--- START ---

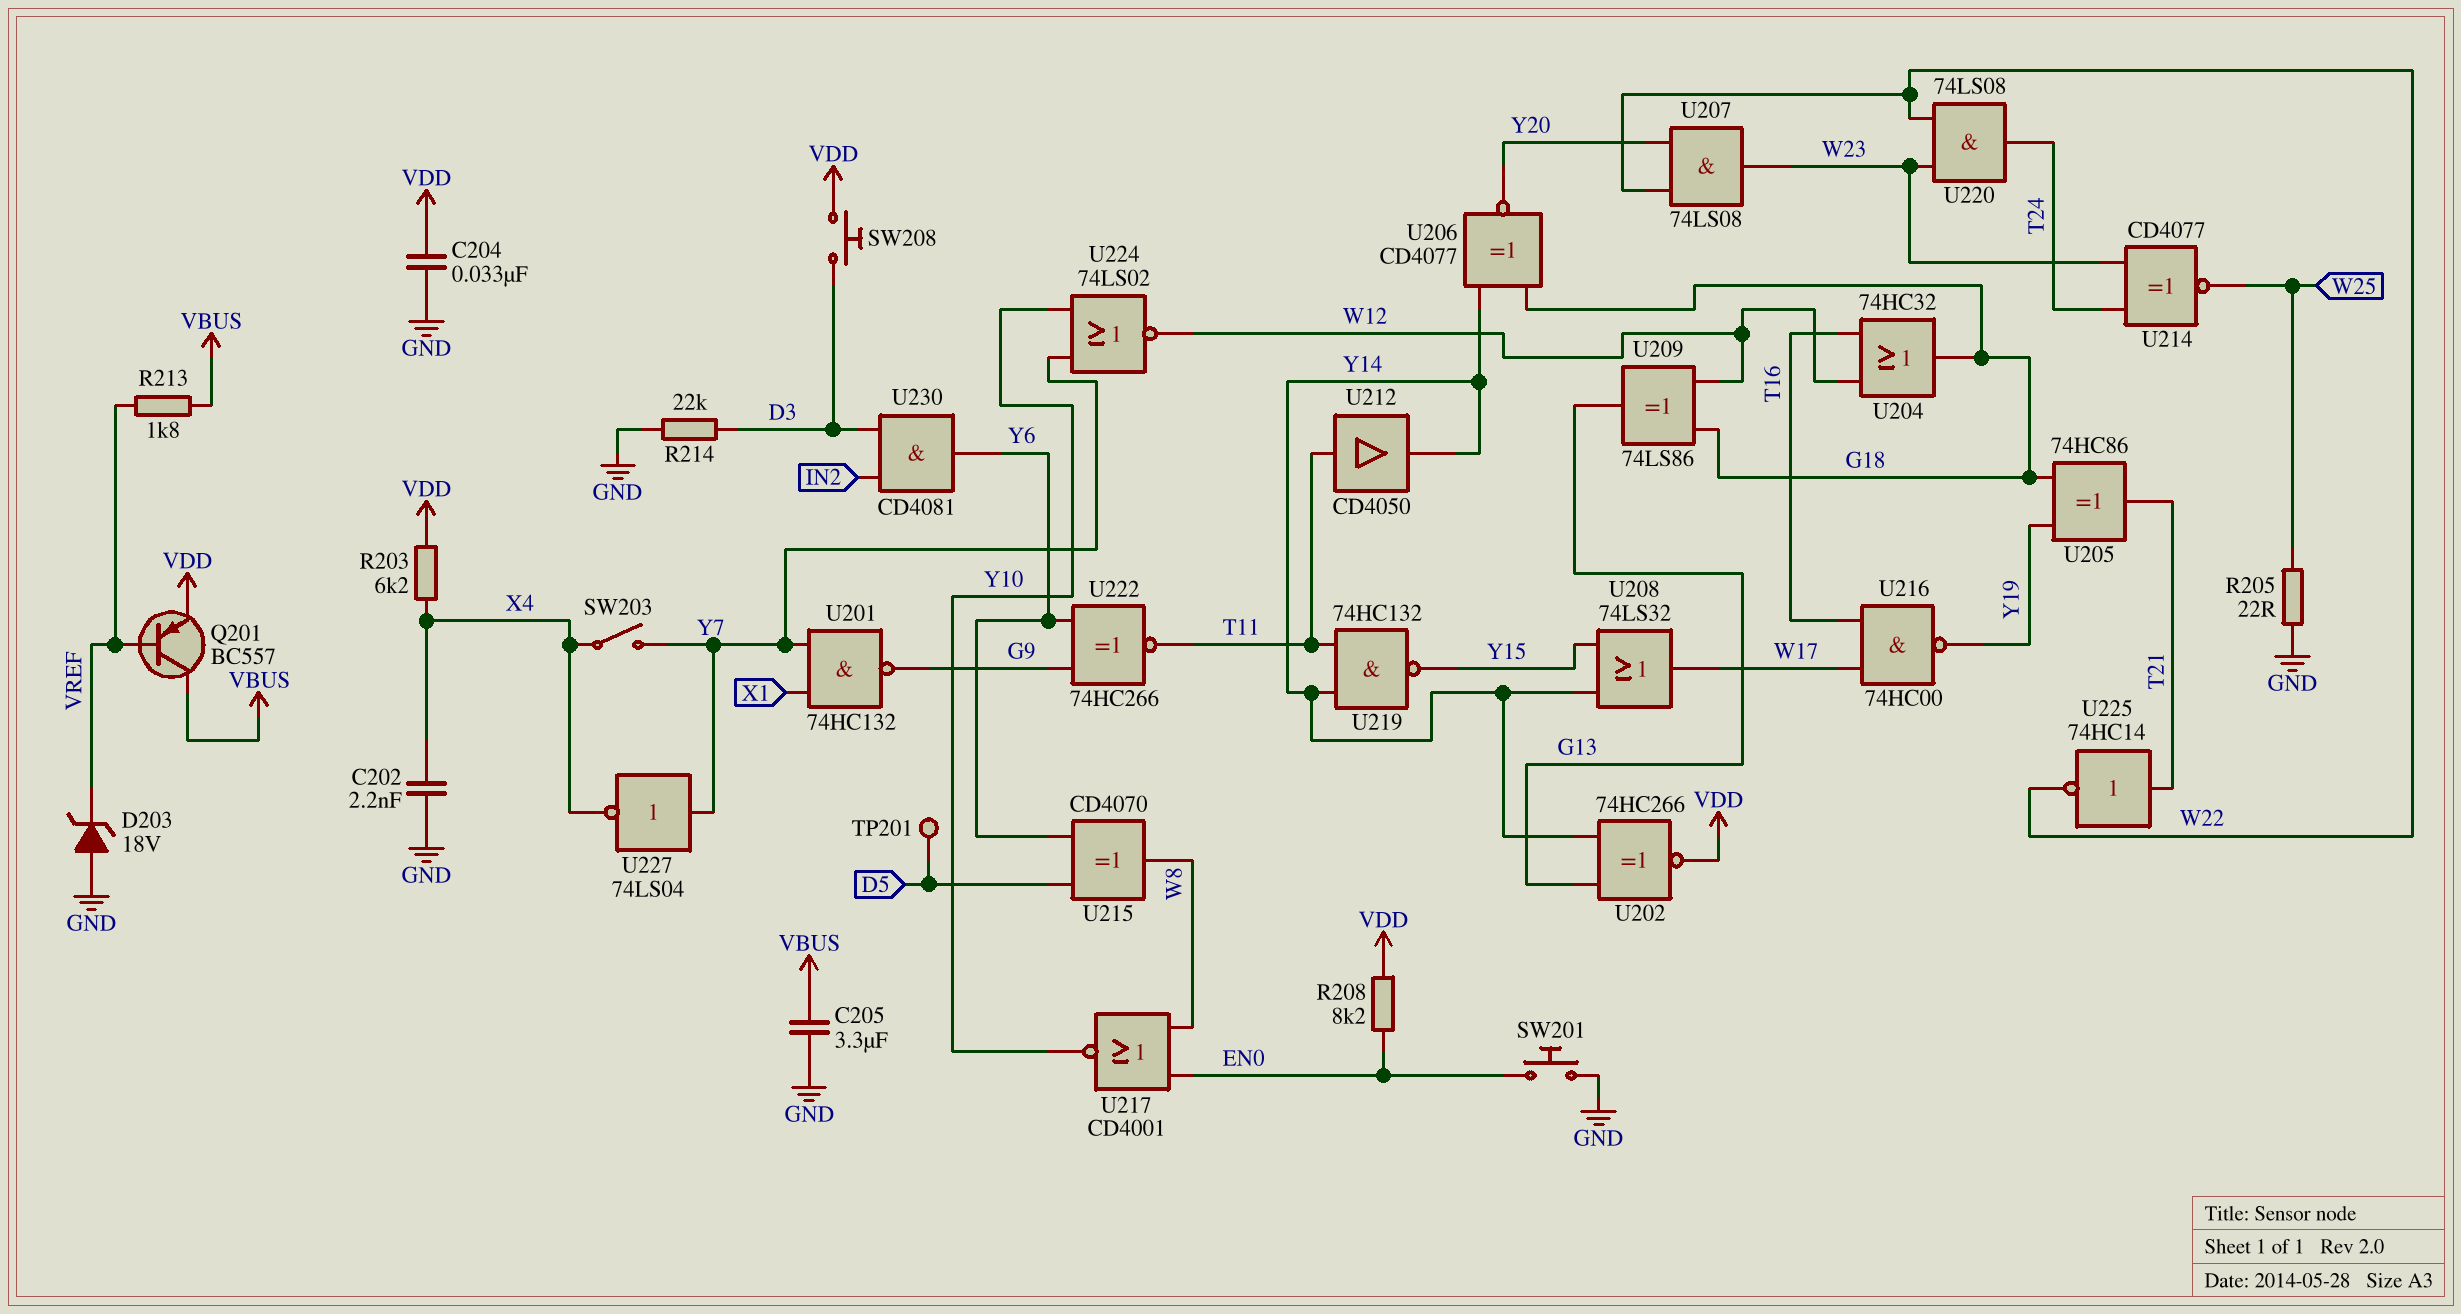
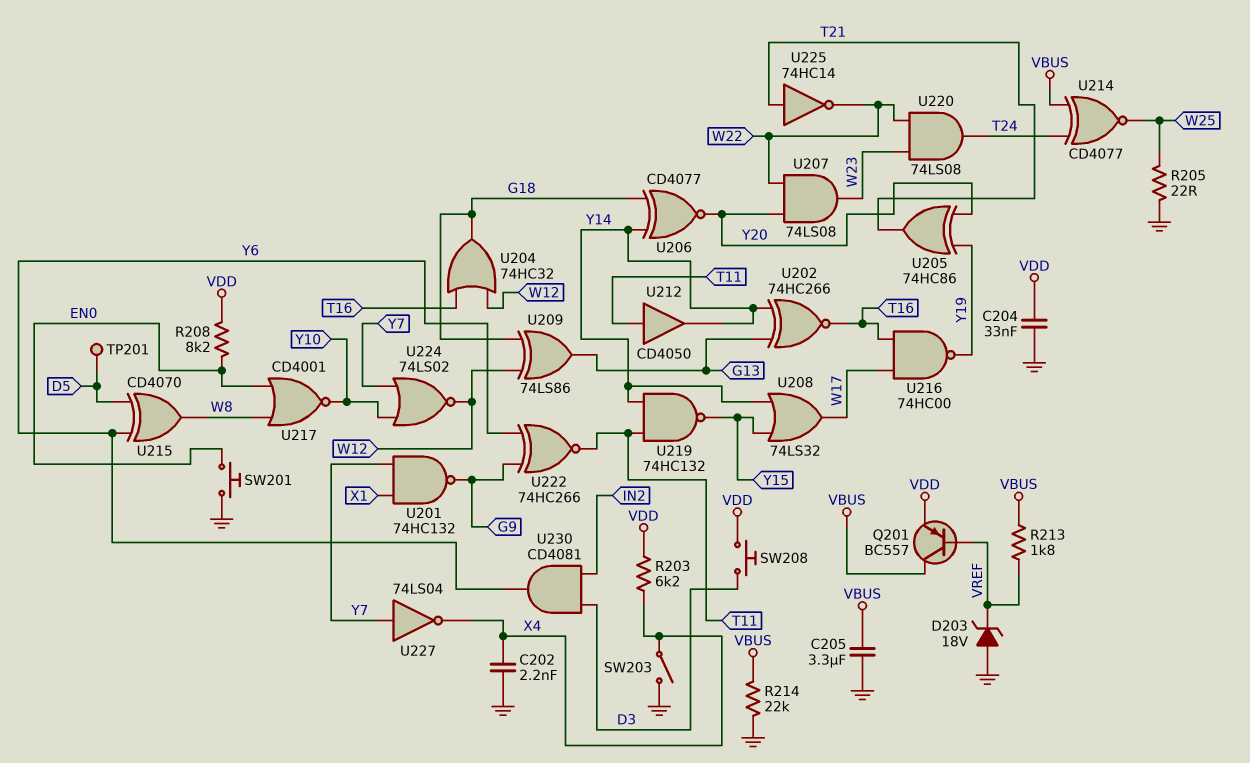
R214: 22k (D3, GND) -> 22k (GND, VBUS)
SW203: switch (X4, Y7) -> switch (GND, X4)
U202: XNOR 74HC266 (in G13, in Y14, out VDD) -> XNOR 74HC266 (in G13, in Y14, out T16)
U205: XOR 74HC86 (in G18, in Y19, out T21) -> XOR 74HC86 (in Y19, in Y20, out T21)
U214: XNOR CD4077 (in T24, in W23, out W25) -> XNOR CD4077 (in T24, in VBUS, out W25)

--- END ---

Every line of the data should be transcribed exactly. Omit the images.

- Answer for the task:
R214: 22k (D3, GND) -> 22k (GND, VBUS)
SW203: switch (X4, Y7) -> switch (GND, X4)
U202: XNOR 74HC266 (in G13, in Y14, out VDD) -> XNOR 74HC266 (in G13, in Y14, out T16)
U205: XOR 74HC86 (in G18, in Y19, out T21) -> XOR 74HC86 (in Y19, in Y20, out T21)
U214: XNOR CD4077 (in T24, in W23, out W25) -> XNOR CD4077 (in T24, in VBUS, out W25)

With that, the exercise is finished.